| Instructions for the task |
Repeat all the lines below exactly, but omit the pictures.

[Dataset excerpts Boundary: Start]

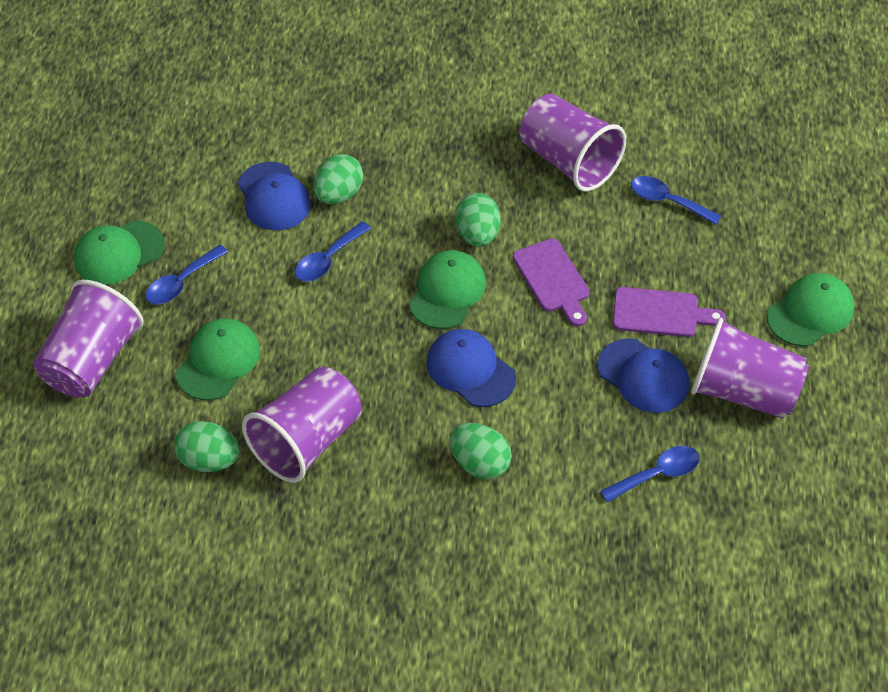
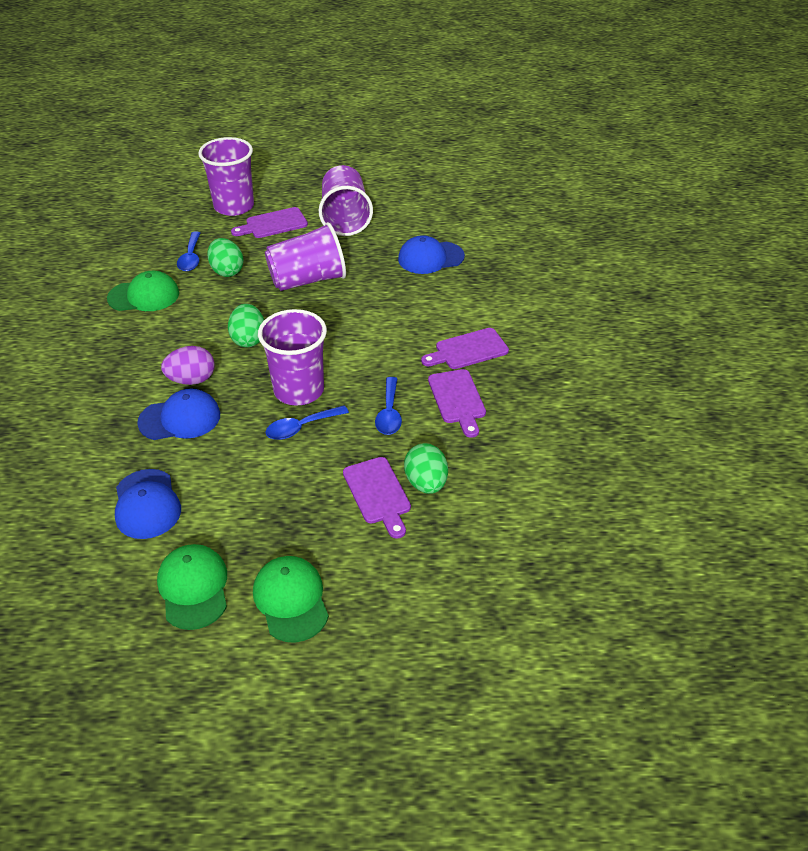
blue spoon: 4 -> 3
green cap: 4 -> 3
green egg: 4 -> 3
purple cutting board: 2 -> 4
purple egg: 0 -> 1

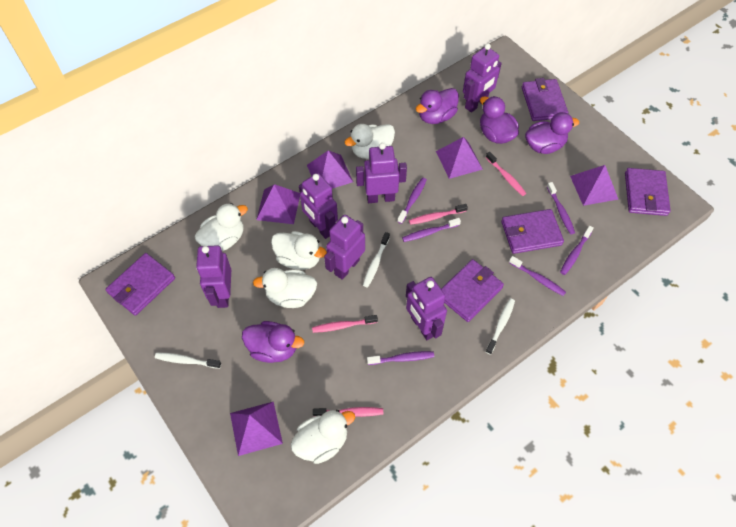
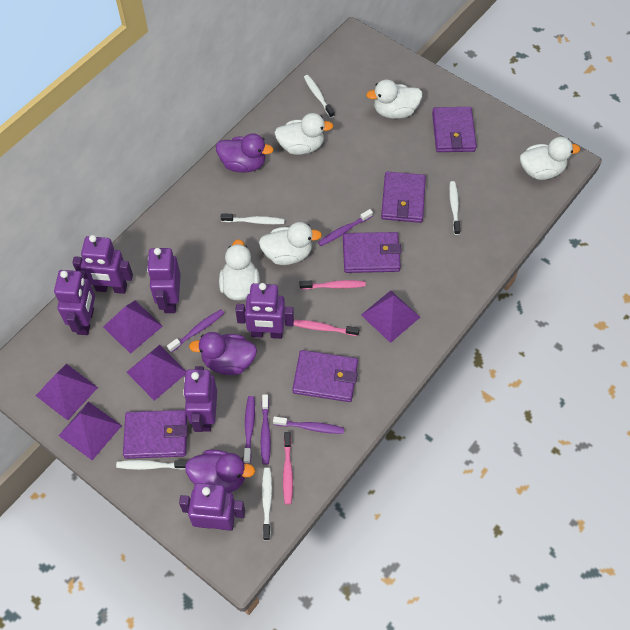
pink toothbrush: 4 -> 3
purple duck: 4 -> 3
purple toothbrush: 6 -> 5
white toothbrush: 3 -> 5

[Dataset excerpts Boundary: End]

| Response area |
blue spoon: 4 -> 3
green cap: 4 -> 3
green egg: 4 -> 3
purple cutting board: 2 -> 4
purple egg: 0 -> 1

pink toothbrush: 4 -> 3
purple duck: 4 -> 3
purple toothbrush: 6 -> 5
white toothbrush: 3 -> 5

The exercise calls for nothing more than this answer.